== STUDY MATERIAL ==
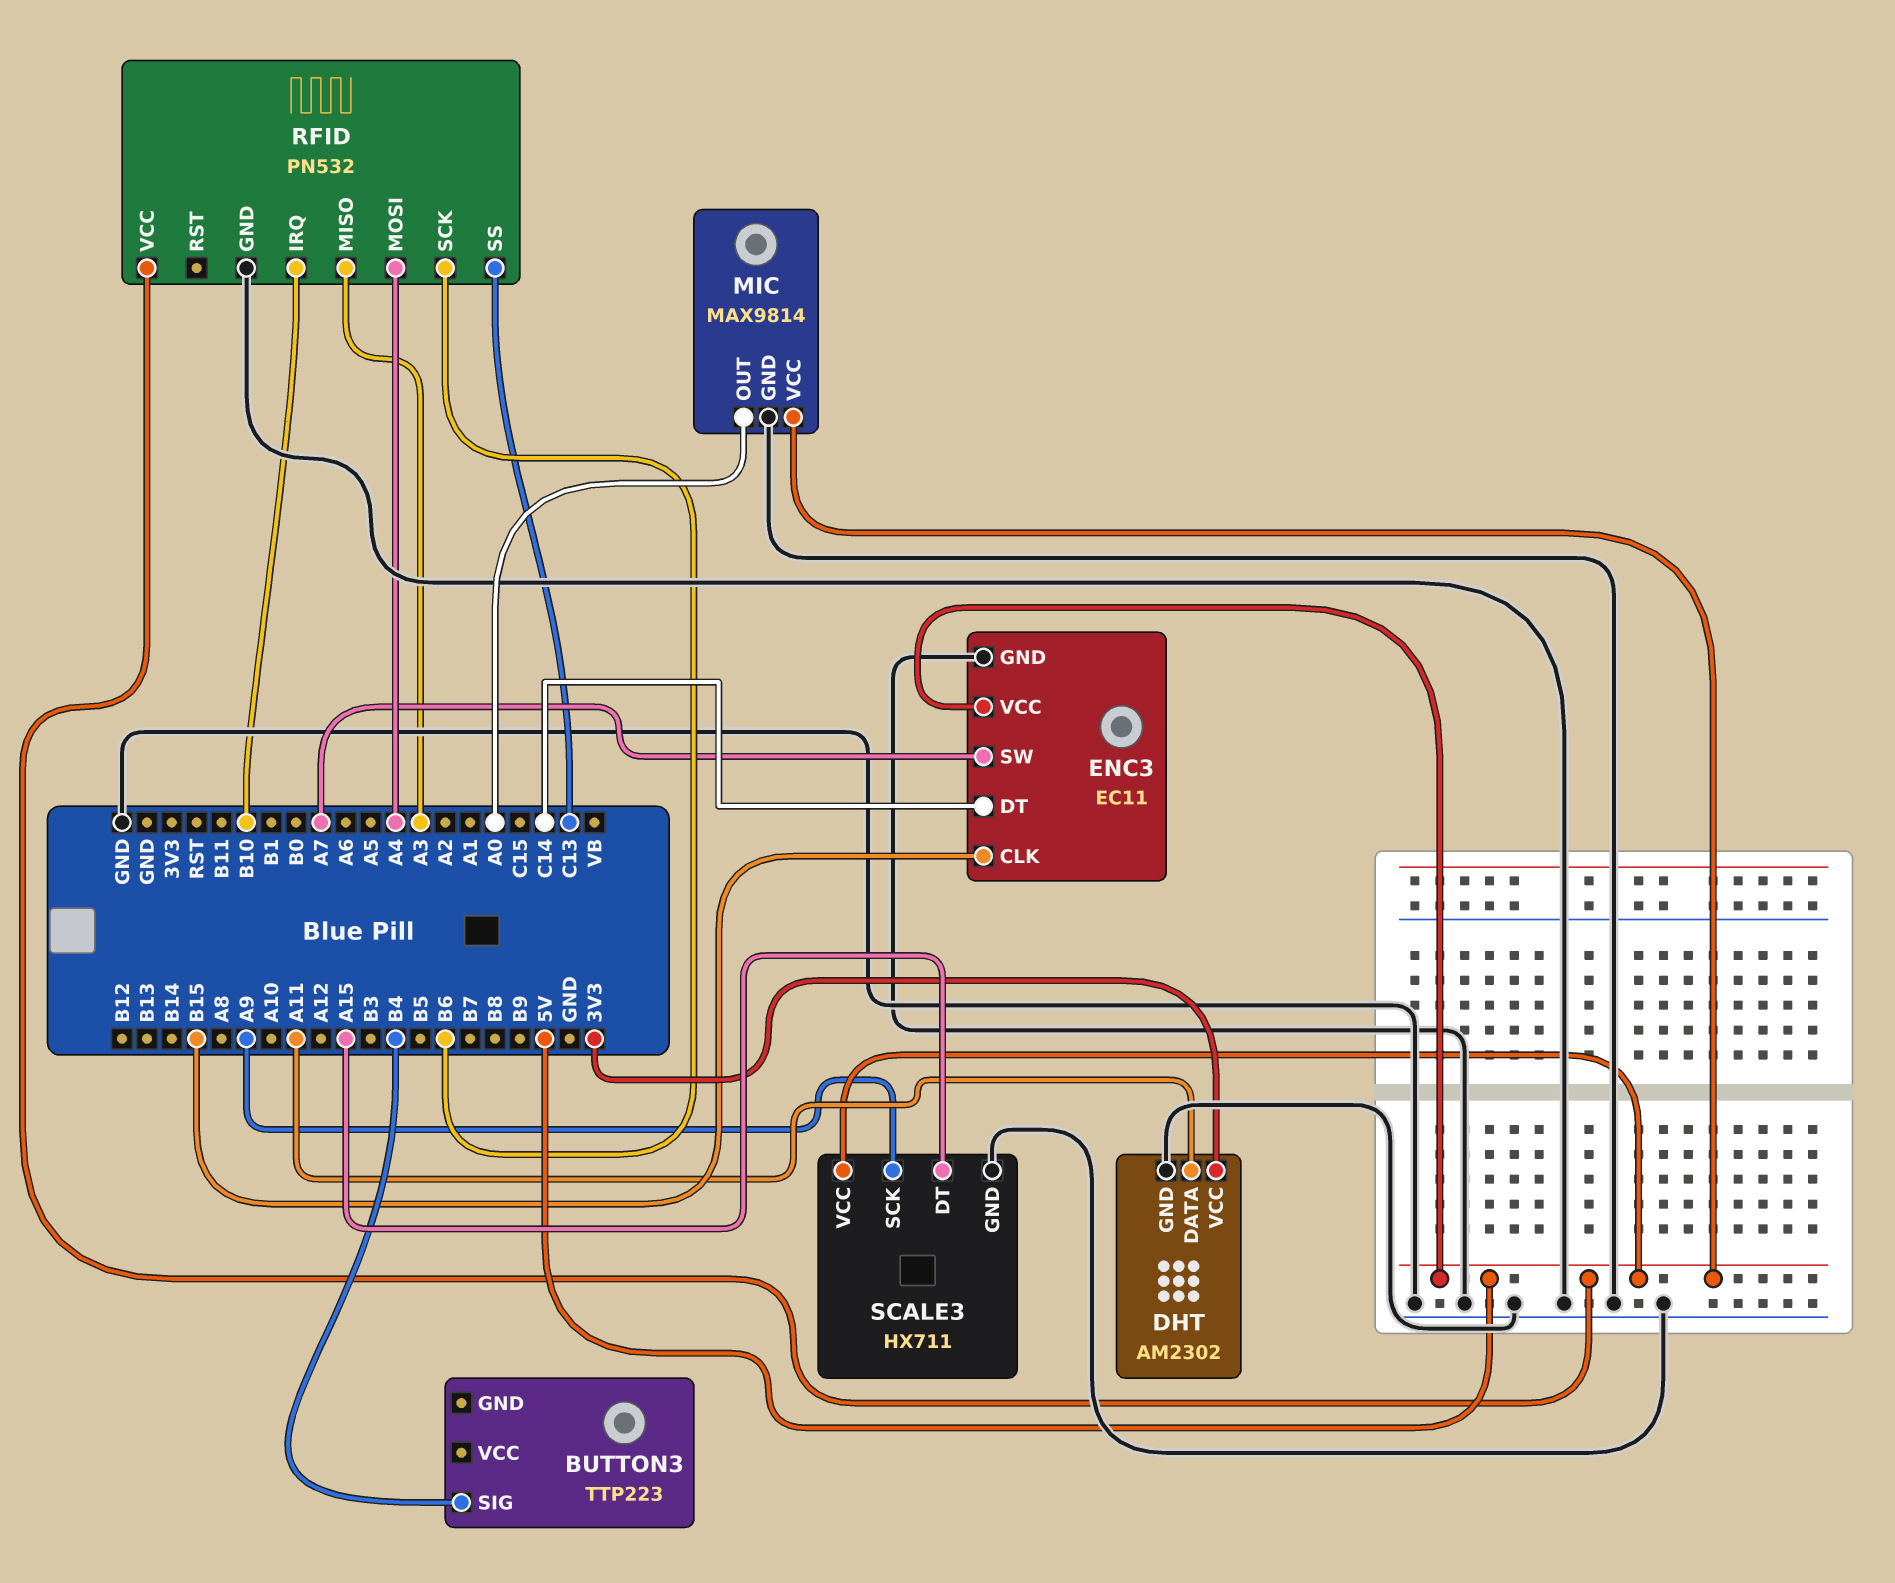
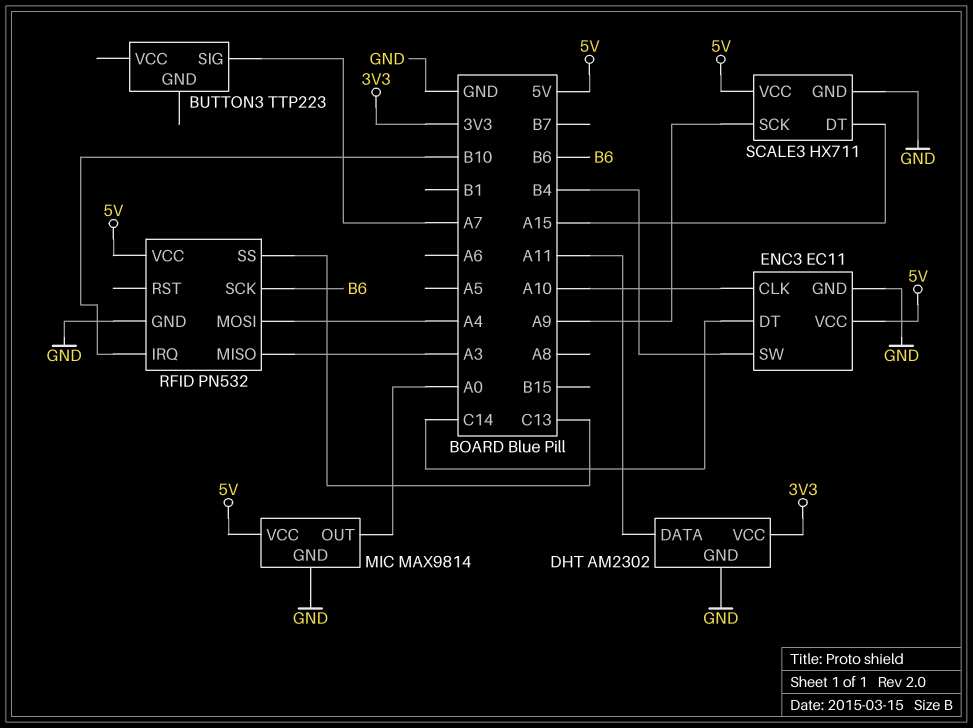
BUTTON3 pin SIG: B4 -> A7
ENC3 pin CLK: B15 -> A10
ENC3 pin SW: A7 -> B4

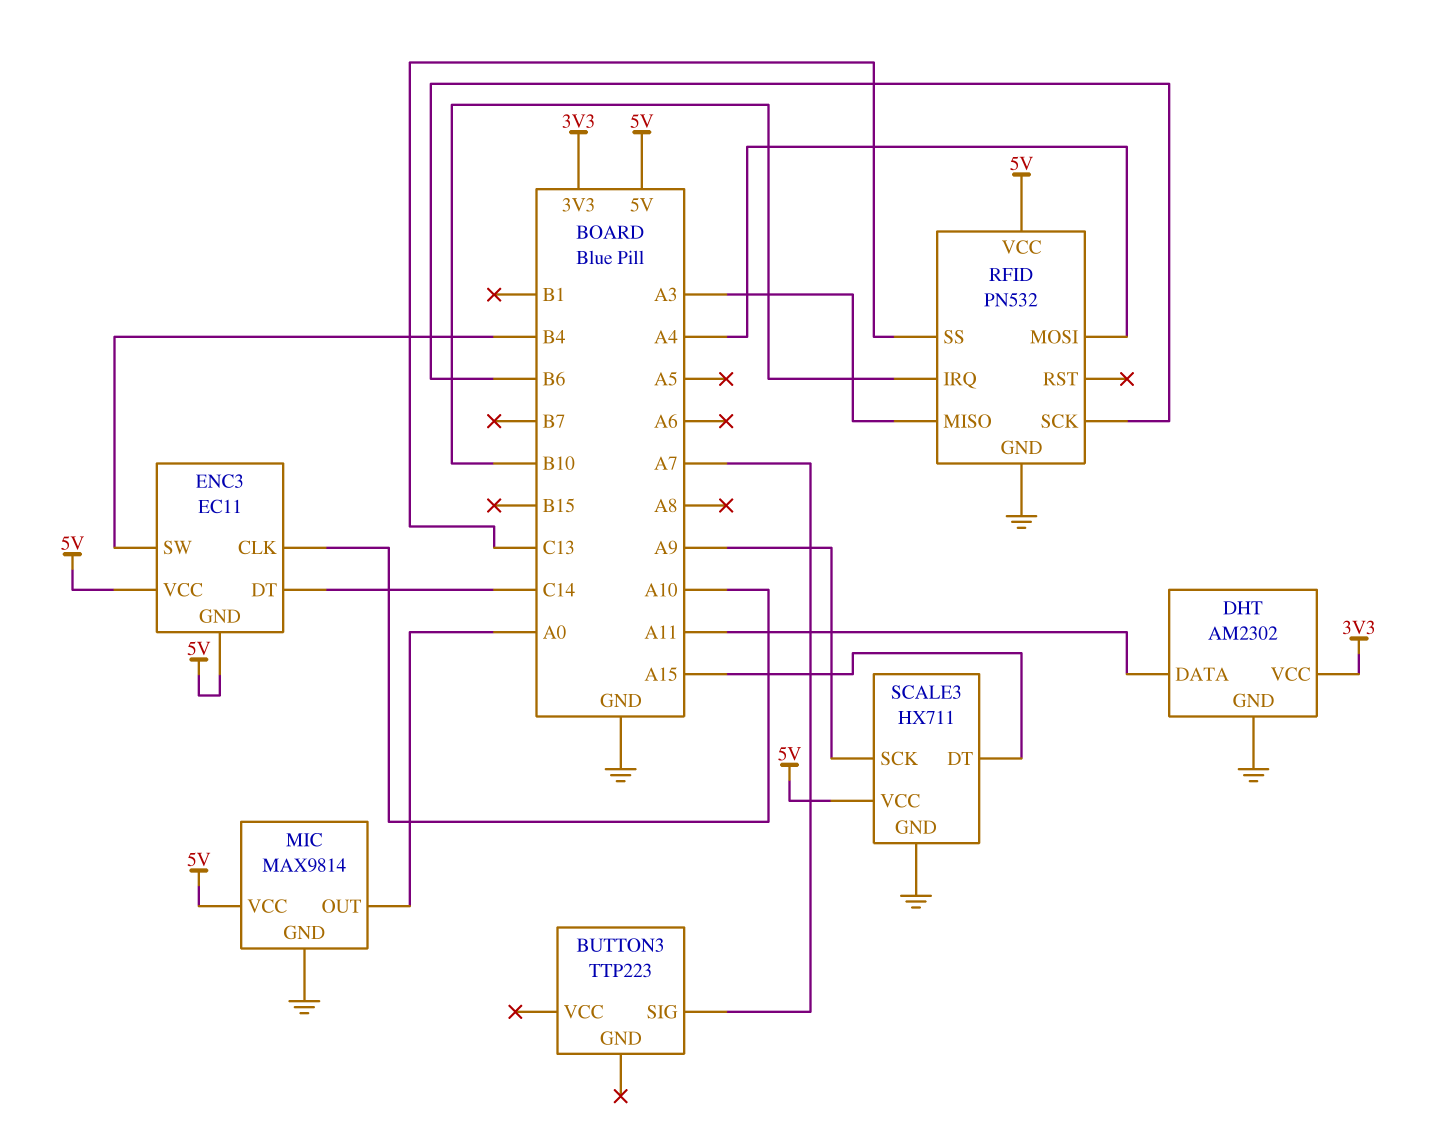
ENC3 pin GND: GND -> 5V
===
== STUDY MATERIAL ==
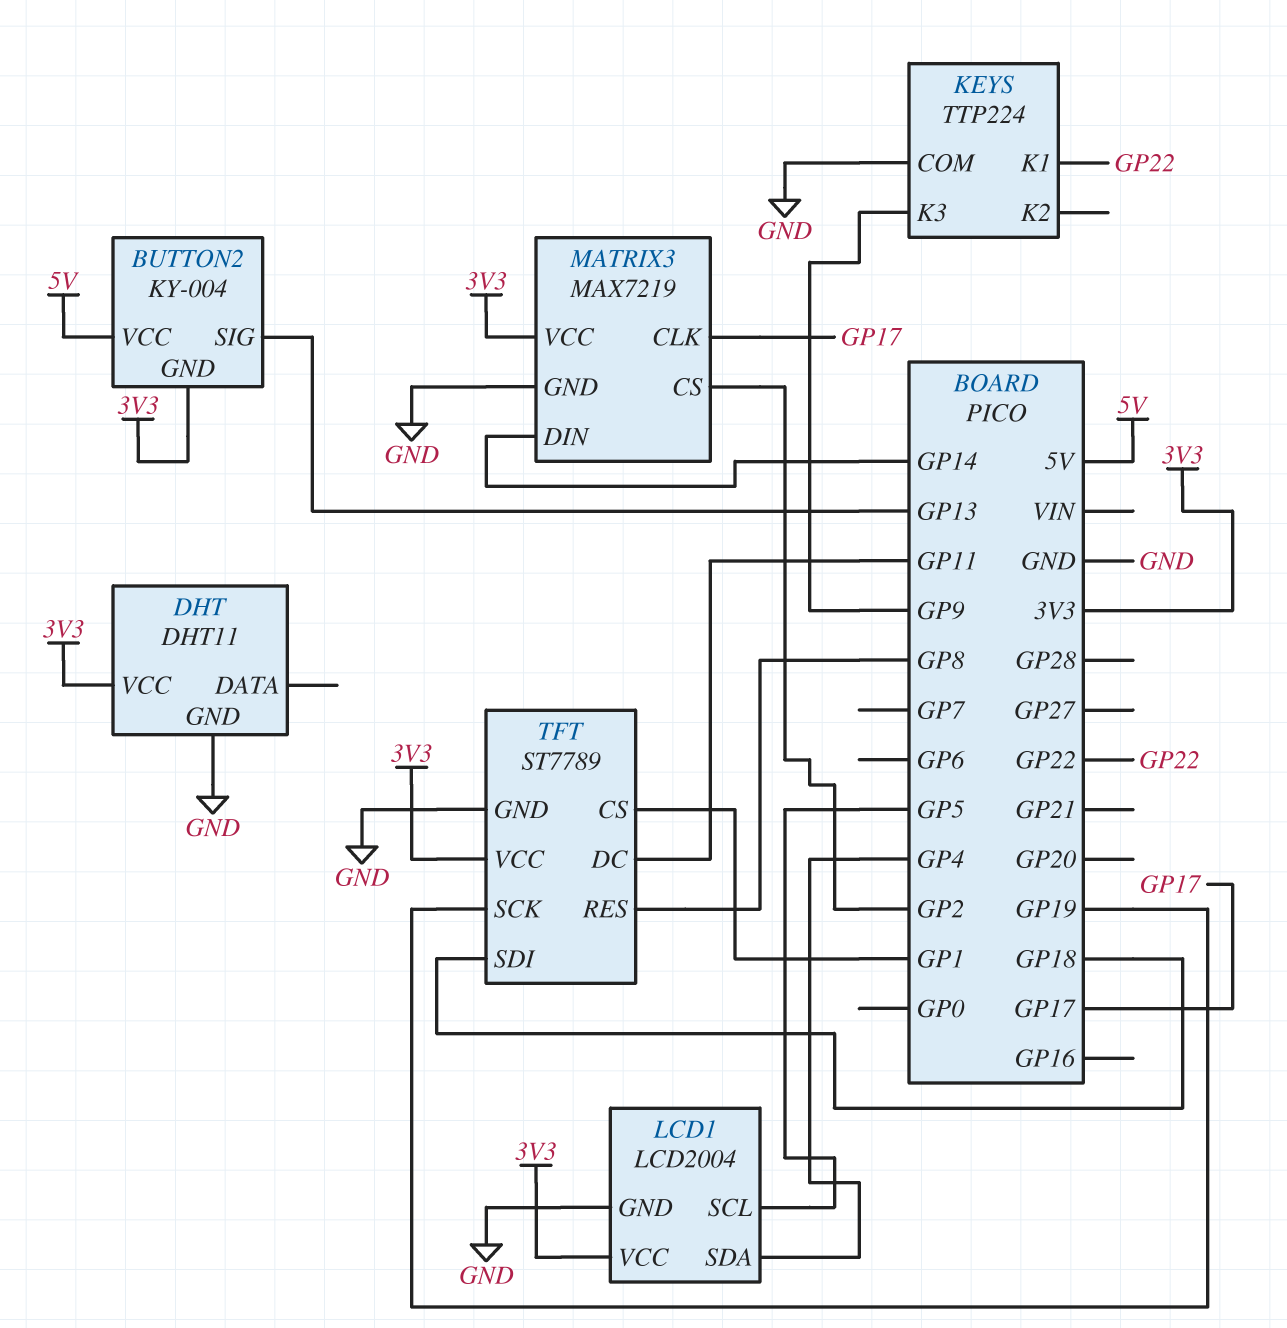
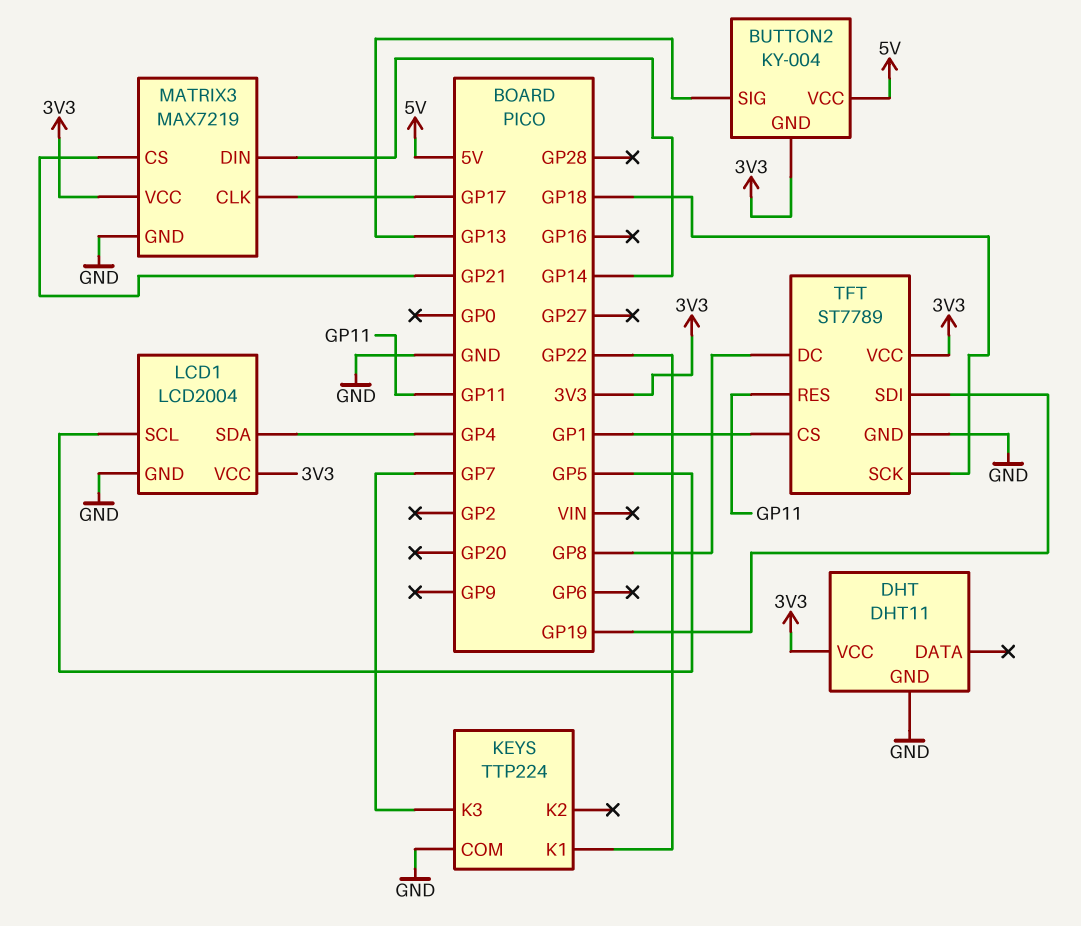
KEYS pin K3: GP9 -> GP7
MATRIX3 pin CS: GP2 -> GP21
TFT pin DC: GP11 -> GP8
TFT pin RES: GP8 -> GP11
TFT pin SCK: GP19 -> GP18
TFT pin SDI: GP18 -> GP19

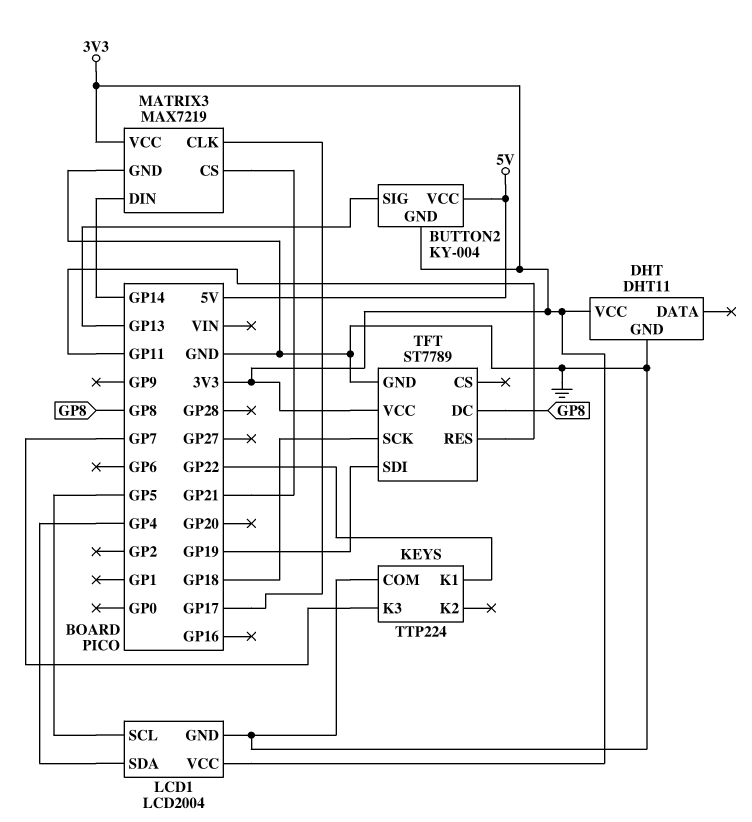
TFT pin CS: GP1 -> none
===
• THE TASK: Reproduce the data above exactly, but only the lines from the one showing "KEYS pin K3: GP9 -> GP7" through the one showing "TFT pin CS: GP1 -> none", with both ends kept and the pictures left out.

• RESULT:
KEYS pin K3: GP9 -> GP7
MATRIX3 pin CS: GP2 -> GP21
TFT pin DC: GP11 -> GP8
TFT pin RES: GP8 -> GP11
TFT pin SCK: GP19 -> GP18
TFT pin SDI: GP18 -> GP19

TFT pin CS: GP1 -> none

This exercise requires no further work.